(Records from a collection)

§ §

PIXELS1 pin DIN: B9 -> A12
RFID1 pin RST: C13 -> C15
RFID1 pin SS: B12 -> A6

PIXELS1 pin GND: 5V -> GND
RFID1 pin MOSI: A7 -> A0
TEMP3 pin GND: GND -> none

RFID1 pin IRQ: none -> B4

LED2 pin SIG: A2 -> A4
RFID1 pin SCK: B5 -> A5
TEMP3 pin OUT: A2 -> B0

§ §

• **WORK TASK**:
All that is needed is the line containing "RFID1 pin MOSI: A7 -> A0" and each line after it to the end of the data above, set down exactly.

• **EXERCISE SOLUTION**:
RFID1 pin MOSI: A7 -> A0
TEMP3 pin GND: GND -> none

RFID1 pin IRQ: none -> B4

LED2 pin SIG: A2 -> A4
RFID1 pin SCK: B5 -> A5
TEMP3 pin OUT: A2 -> B0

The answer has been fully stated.